◆ Action item ◆
Starting at the line that contains "Someone carried the orange-coloured" and ending at the line that contains "Someone swapped the", the lines below are to be given again exactly, with nothing added.

──────── Supplied entries

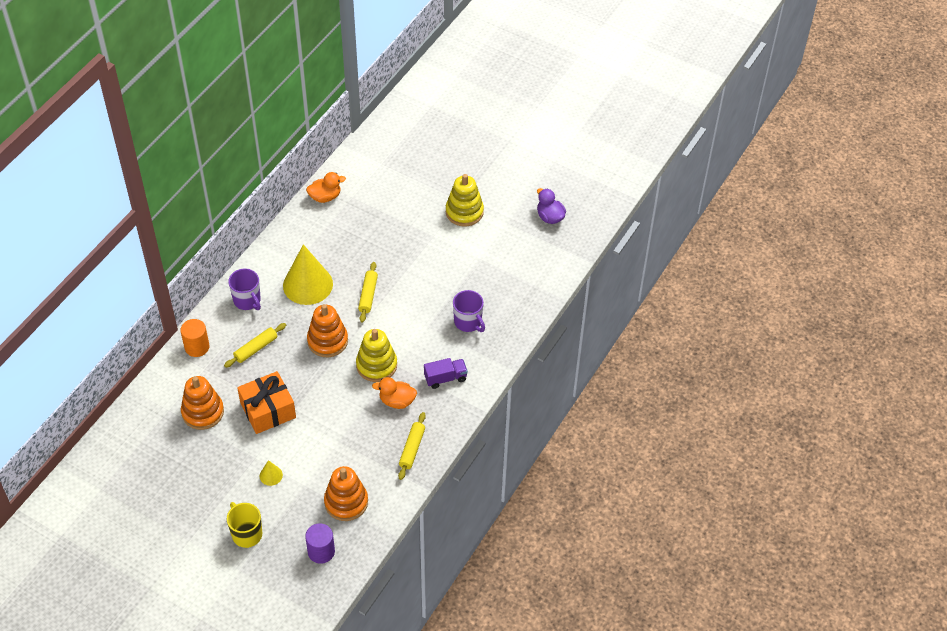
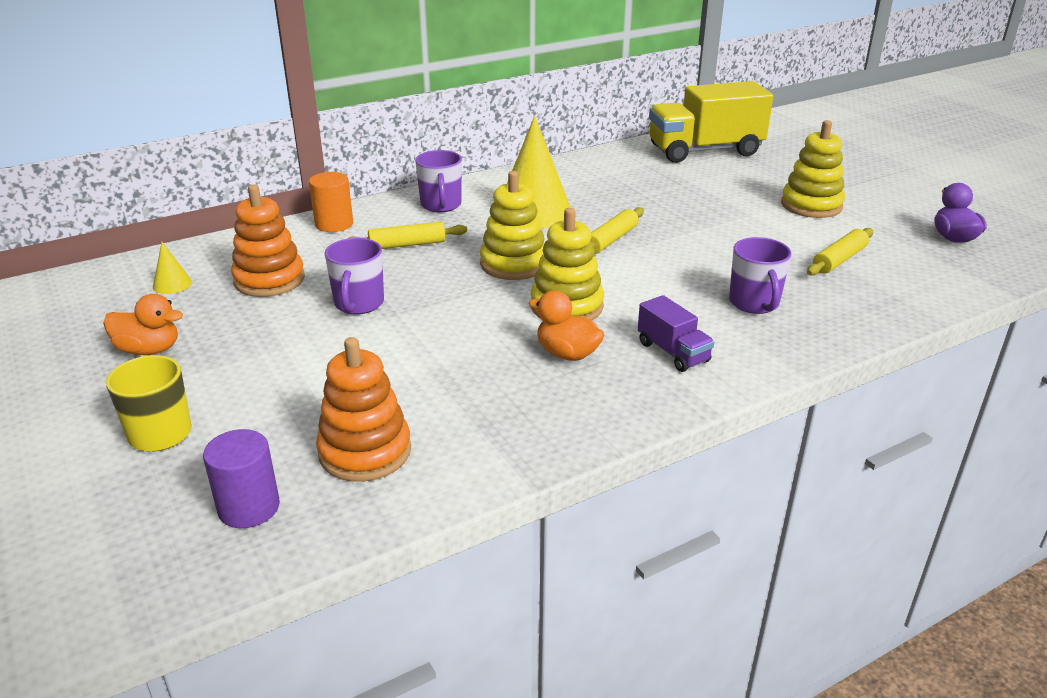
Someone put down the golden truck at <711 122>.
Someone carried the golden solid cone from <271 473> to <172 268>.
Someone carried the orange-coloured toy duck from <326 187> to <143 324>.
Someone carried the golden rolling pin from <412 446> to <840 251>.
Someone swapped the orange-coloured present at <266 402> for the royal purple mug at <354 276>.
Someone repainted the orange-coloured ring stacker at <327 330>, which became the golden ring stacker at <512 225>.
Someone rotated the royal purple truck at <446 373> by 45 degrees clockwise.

────────────────

◆ Reply to the task ◆
Someone carried the orange-coloured toy duck from <326 187> to <143 324>.
Someone carried the golden rolling pin from <412 446> to <840 251>.
Someone swapped the orange-coloured present at <266 402> for the royal purple mug at <354 276>.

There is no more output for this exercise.